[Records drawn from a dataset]

==========

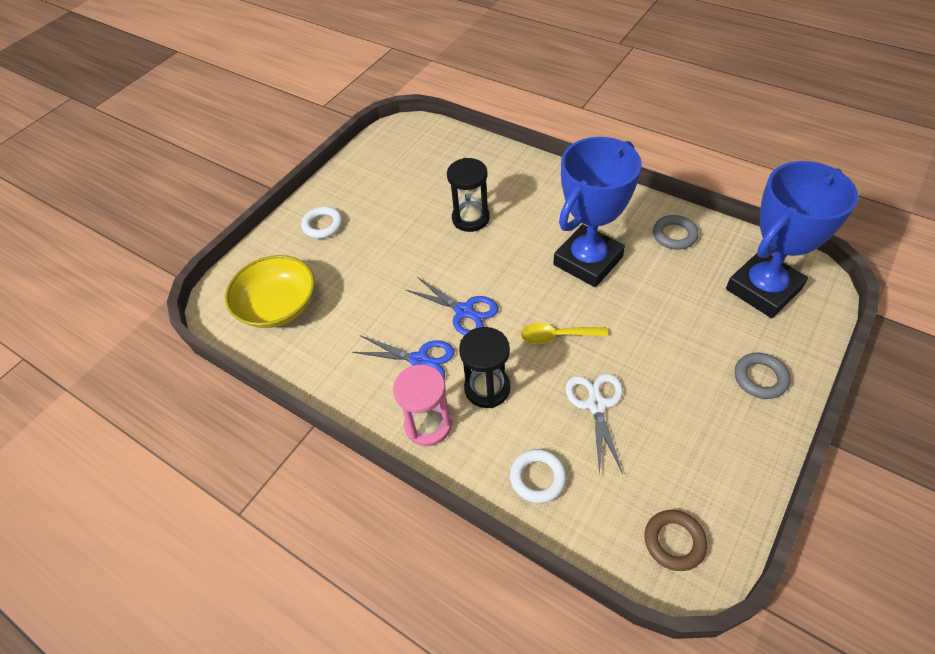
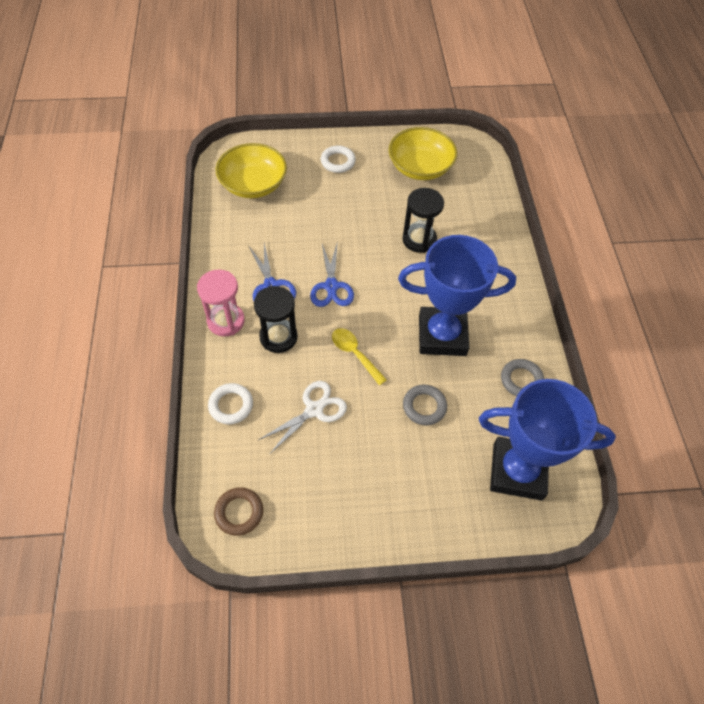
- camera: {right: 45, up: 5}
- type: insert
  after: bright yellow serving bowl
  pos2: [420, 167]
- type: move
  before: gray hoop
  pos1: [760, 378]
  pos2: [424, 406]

==========

— Exercise requirements —
Repeat the preceding records exactly but drop the images.

— Written solution —
- camera: {right: 45, up: 5}
- type: insert
  after: bright yellow serving bowl
  pos2: [420, 167]
- type: move
  before: gray hoop
  pos1: [760, 378]
  pos2: [424, 406]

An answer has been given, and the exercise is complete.